____ Records for this task

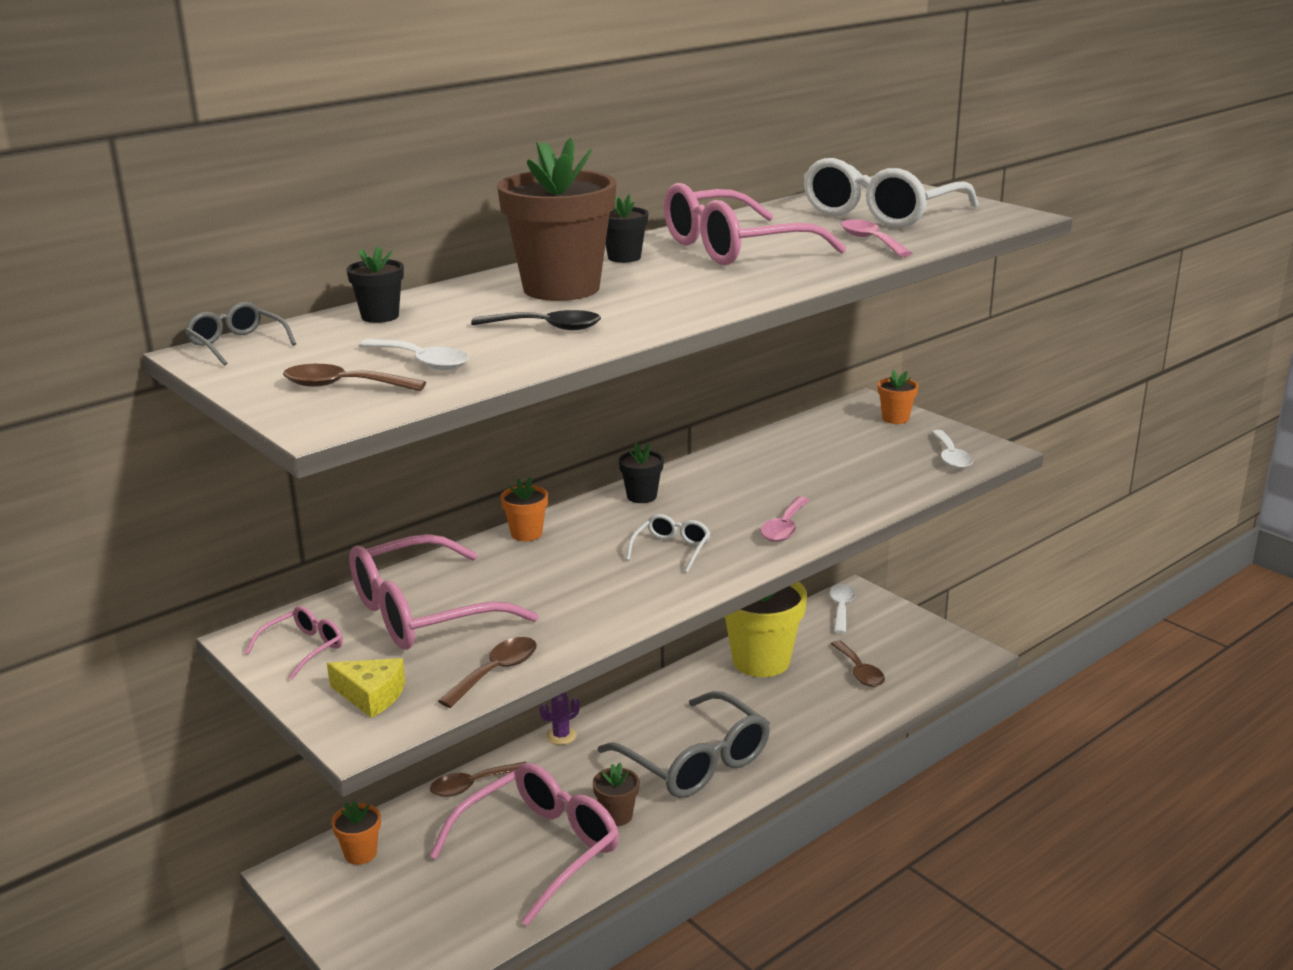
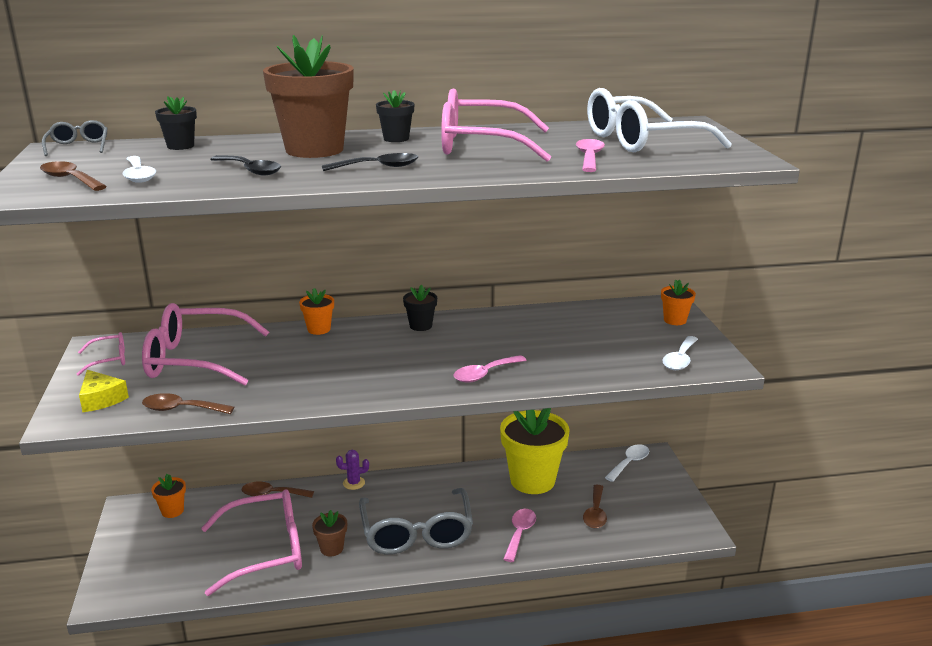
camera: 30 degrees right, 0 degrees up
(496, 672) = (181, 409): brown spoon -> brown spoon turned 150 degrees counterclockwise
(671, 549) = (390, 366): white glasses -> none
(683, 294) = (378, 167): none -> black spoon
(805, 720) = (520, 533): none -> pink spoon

________
____ Records for this task

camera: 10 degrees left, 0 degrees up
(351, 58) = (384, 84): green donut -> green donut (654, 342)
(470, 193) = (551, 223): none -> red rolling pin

________

Beginning with the line containing "camera: 30 degrees right, 0 degrees up" in the material above, copy every line exactly until you have copied the line containing "(805, 720) = (520, 533): none -> pink spoon".

camera: 30 degrees right, 0 degrees up
(496, 672) = (181, 409): brown spoon -> brown spoon turned 150 degrees counterclockwise
(671, 549) = (390, 366): white glasses -> none
(683, 294) = (378, 167): none -> black spoon
(805, 720) = (520, 533): none -> pink spoon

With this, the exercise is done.